═════ EXTRACTED DATA

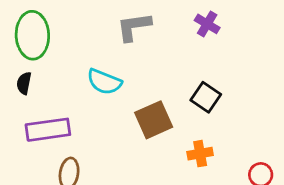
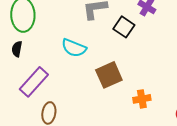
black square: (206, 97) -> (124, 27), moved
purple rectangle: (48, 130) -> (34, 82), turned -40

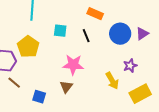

══════════
═════ EXTRACTED DATA

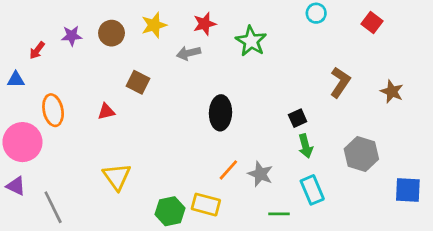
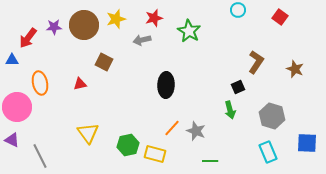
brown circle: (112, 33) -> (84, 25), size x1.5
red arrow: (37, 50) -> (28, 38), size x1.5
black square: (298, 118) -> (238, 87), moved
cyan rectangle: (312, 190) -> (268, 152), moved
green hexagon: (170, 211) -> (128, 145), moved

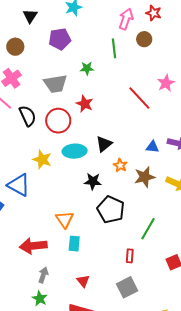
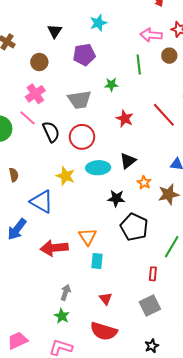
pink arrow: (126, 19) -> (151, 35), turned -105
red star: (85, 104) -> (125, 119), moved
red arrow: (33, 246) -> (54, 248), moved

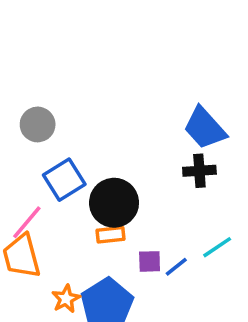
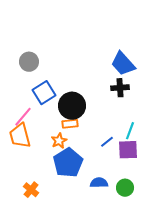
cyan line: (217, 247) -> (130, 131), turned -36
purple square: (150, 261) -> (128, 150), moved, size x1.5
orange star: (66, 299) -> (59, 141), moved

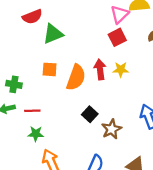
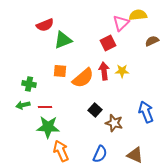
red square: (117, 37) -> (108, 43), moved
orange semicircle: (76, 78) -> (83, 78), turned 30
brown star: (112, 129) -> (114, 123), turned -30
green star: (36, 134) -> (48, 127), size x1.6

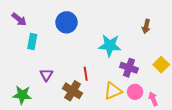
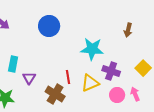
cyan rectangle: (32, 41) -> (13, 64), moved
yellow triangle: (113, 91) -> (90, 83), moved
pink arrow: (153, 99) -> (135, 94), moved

══════════

INSTRUCTIONS FOR THE TASK
In your answer, include only the lines above starting at the line that holds "black square: (206, 97) -> (124, 27), moved" and ending at the line that holds "purple rectangle: (48, 130)", copied exactly.

OUTPUT FOR THIS EXERCISE
black square: (206, 97) -> (124, 27), moved
purple rectangle: (48, 130) -> (34, 82), turned -40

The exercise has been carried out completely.